Scene images with change listings:
**********
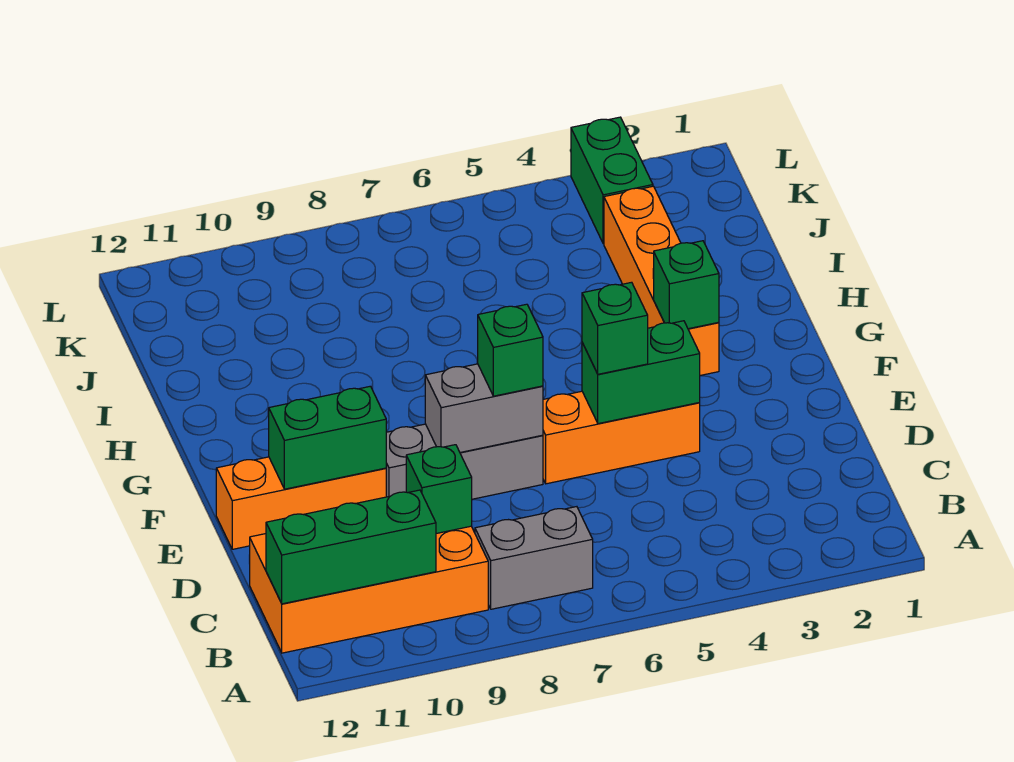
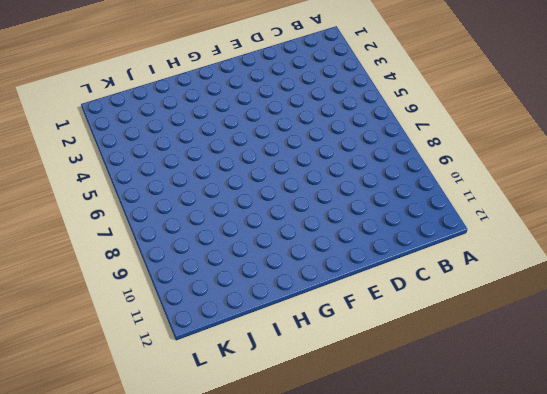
none -> grey 1x2 brick [475,507,593,609]
none -> orange 2x4 brick [249,526,488,653]
none -> orange 1x3 brick [543,391,700,484]

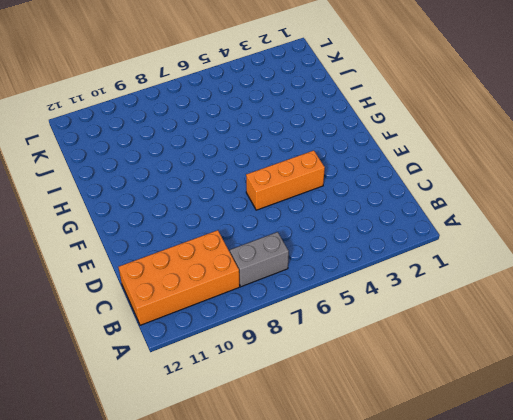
none -> grey 1x3 brick [386,424,543,499]
none -> orange 1x3 brick [216,457,386,549]
none -> orange 1x4 brick [604,186,719,375]

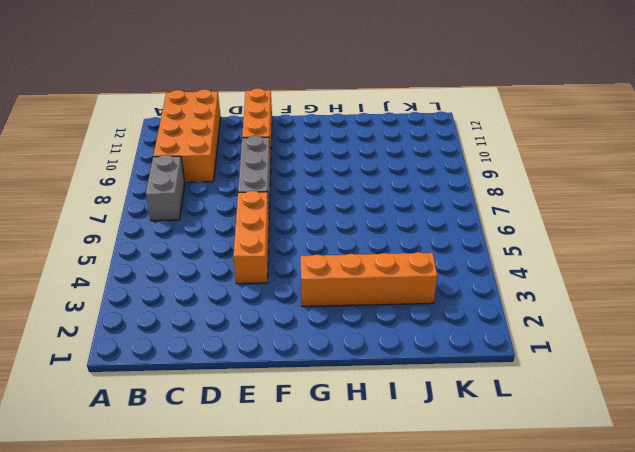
none -> green 1x2 brick [571,117,653,244]
none -> green 1x3 brick [266,490,436,604]
none -> green 1x1 brick [406,445,472,534]

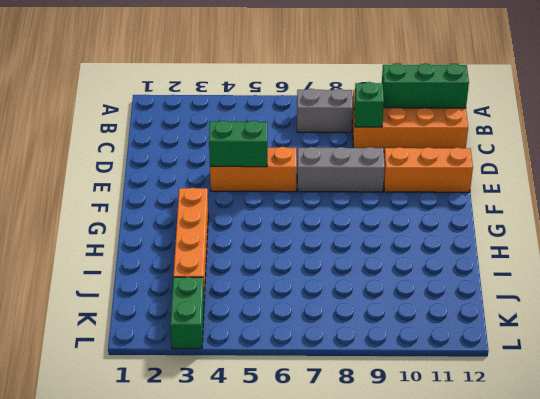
none -> grey 1x2 brick [425,364,543,452]
none -> green 1x2 brick [269,386,386,489]
none -> green 1x1 brick [654,241,719,329]

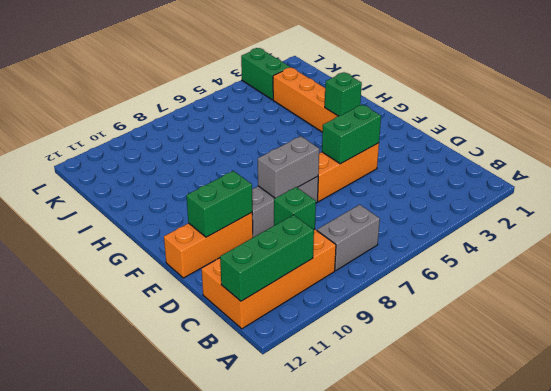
none -> green 1x1 brick [582,282,648,374]
none -> green 1x1 brick [478,304,543,396]

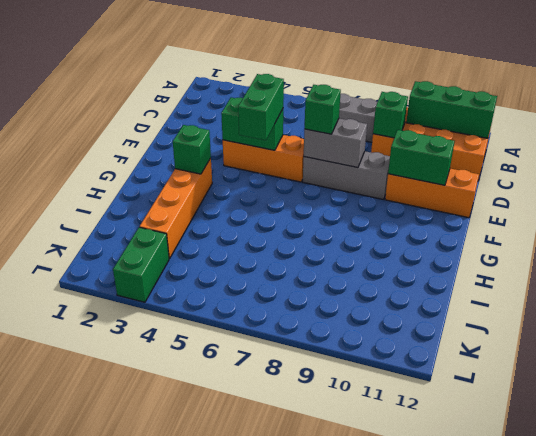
green 1x2 brick [238,74,284,140] -> green 1x1 brick [582,282,648,374]

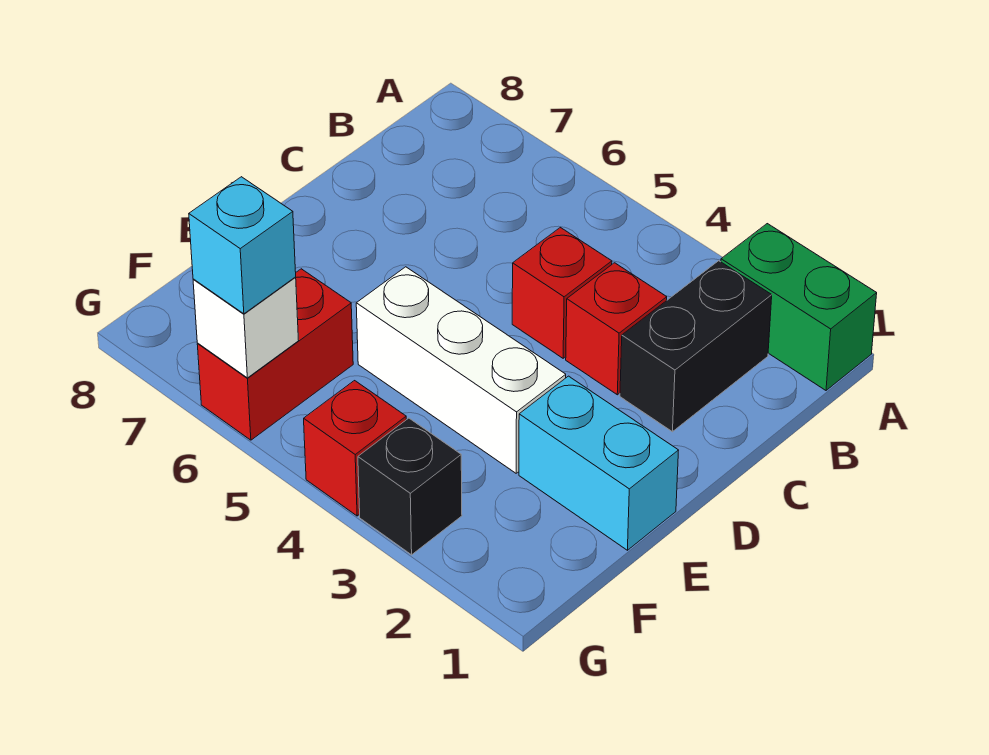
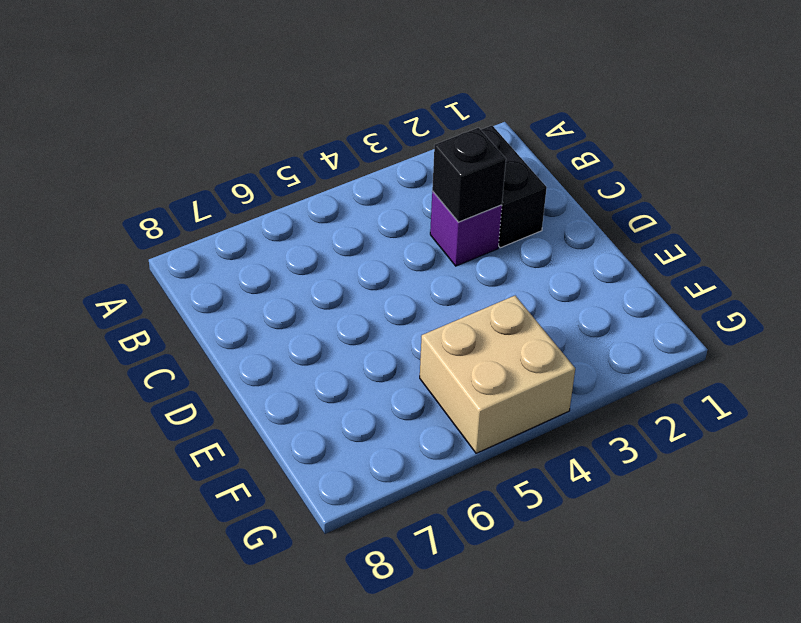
purple 1x1 brick [430,191,502,266] -> red 1x1 brick [566,263,667,395]
black 1x1 brick [432,128,506,222] -> black 1x1 brick moved to [358,418,462,555]
tan 2x2 brick [420,296,575,453] -> red 1x1 brick [304,381,406,516]
none -> green 1x2 brick [721,224,877,390]
none -> red 1x1 brick [512,228,612,358]

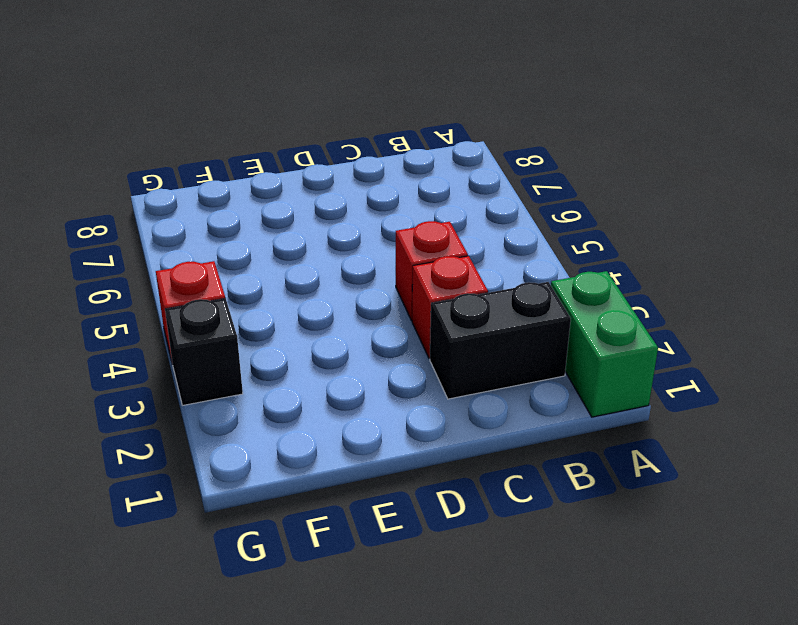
none -> cyan 1x2 brick [519,376,679,550]
none -> white 1x3 brick [356,267,566,473]

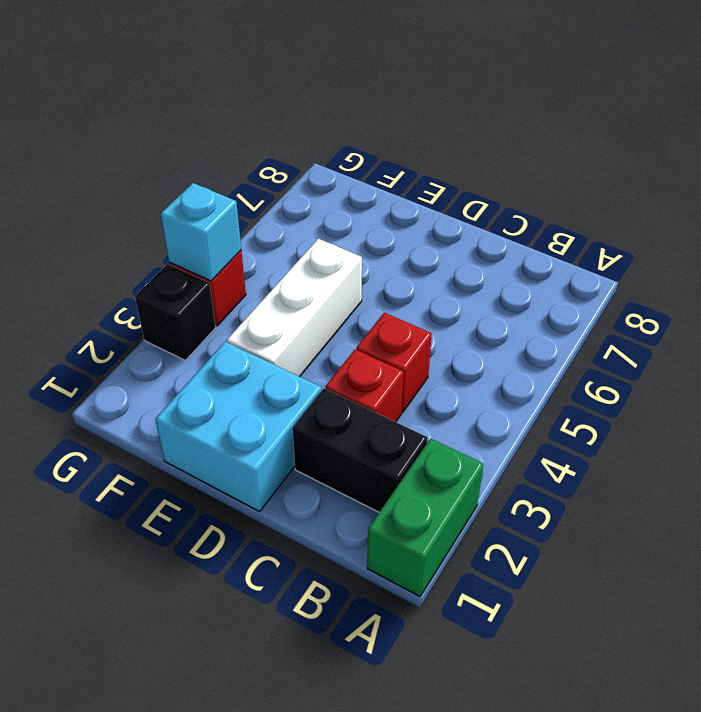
cyan 2x2 brick [155,342,322,511] -> cyan 1x2 brick [519,376,679,550]
cyan 1x1 brick [161,183,241,281] -> cyan 1x1 brick moved to [189,177,296,314]
none -> red 1x2 brick [197,269,353,440]
none -> white 1x1 brick [193,277,299,378]

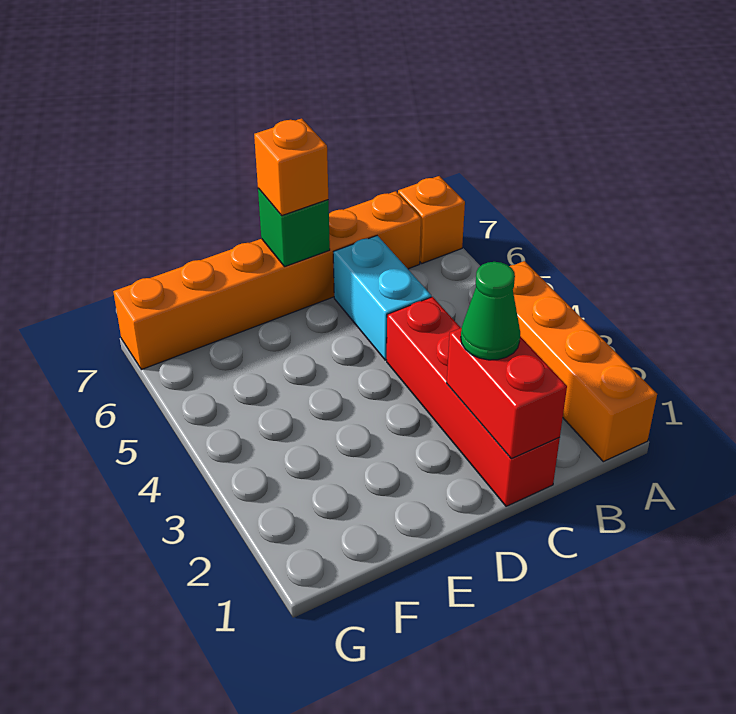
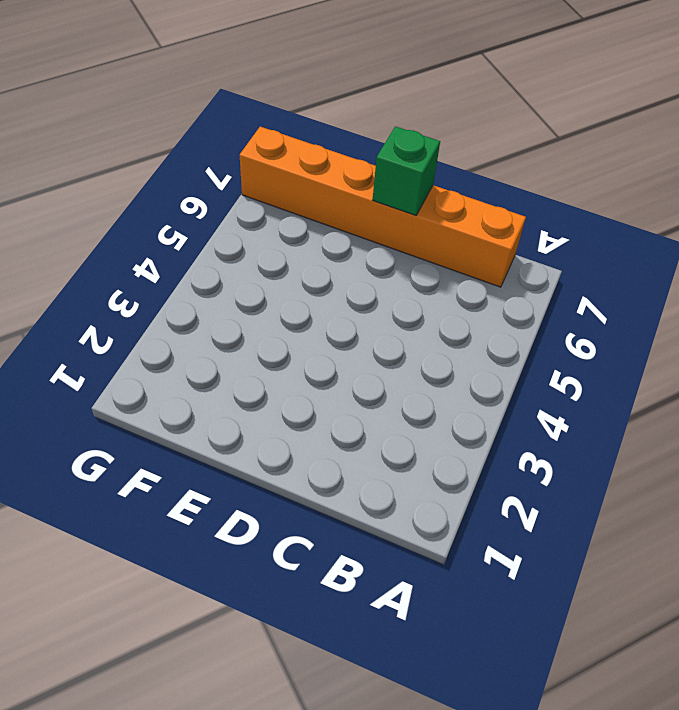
none -> orange 1x4 brick [510,261,657,462]
none -> orange 1x1 brick [398,176,465,263]

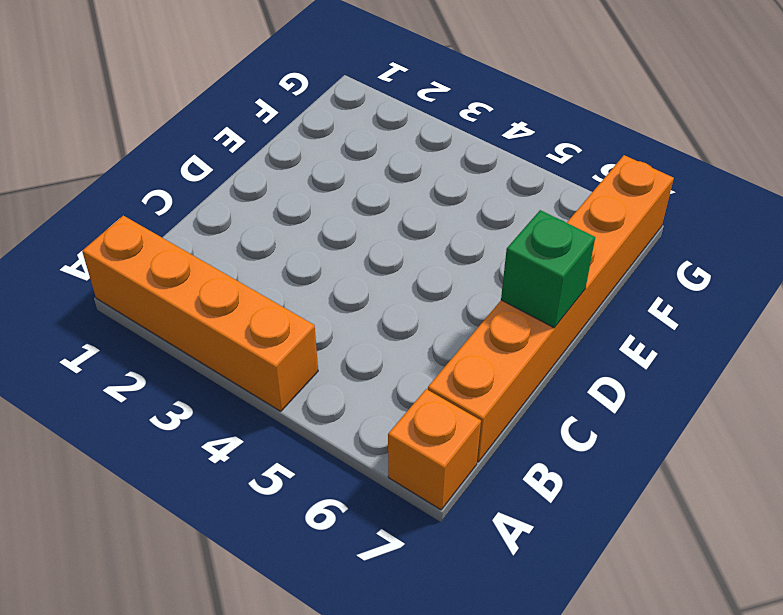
none -> red 1x4 brick [387,297,560,506]
none -> cyan 1x2 brick [333,236,431,360]

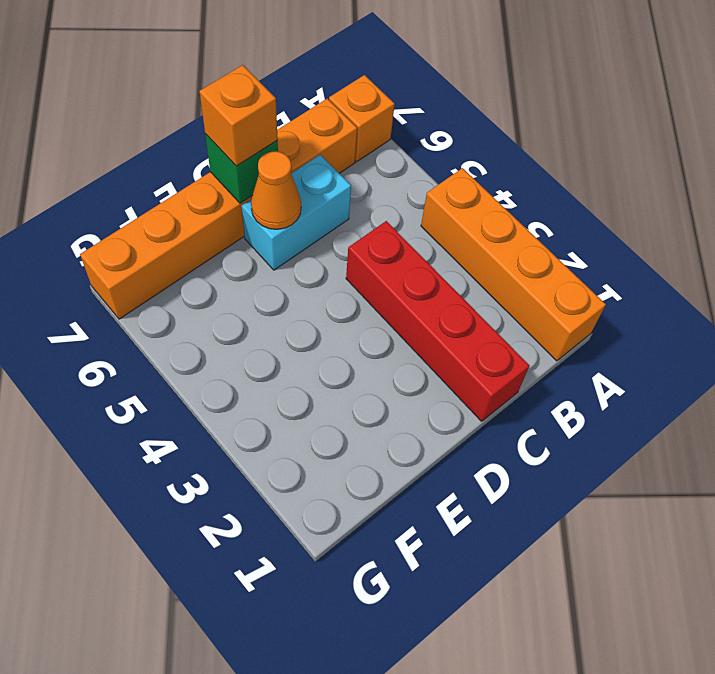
cyan 1x2 brick [242,155,351,270] -> cyan 1x2 brick turned to [333,236,431,360]
orange 1x1 cone [251,152,301,229] -> none
none -> red 1x2 brick [447,328,567,459]
none -> green 1x1 cone [461,262,520,360]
**********
**INSTRUCTIONS TO FOLLOW:** Leave the pictures out, then output exactly the lines from the "none -> white 1x3 brick [356,267,566,473]" line through the end of the records above, and no others.

**WRITTEN ANSWER:**
none -> white 1x3 brick [356,267,566,473]

cyan 2x2 brick [155,342,322,511] -> cyan 1x2 brick [519,376,679,550]
cyan 1x1 brick [161,183,241,281] -> cyan 1x1 brick moved to [189,177,296,314]
none -> red 1x2 brick [197,269,353,440]
none -> white 1x1 brick [193,277,299,378]

none -> orange 1x4 brick [510,261,657,462]
none -> orange 1x1 brick [398,176,465,263]

none -> red 1x4 brick [387,297,560,506]
none -> cyan 1x2 brick [333,236,431,360]

cyan 1x2 brick [242,155,351,270] -> cyan 1x2 brick turned to [333,236,431,360]
orange 1x1 cone [251,152,301,229] -> none
none -> red 1x2 brick [447,328,567,459]
none -> green 1x1 cone [461,262,520,360]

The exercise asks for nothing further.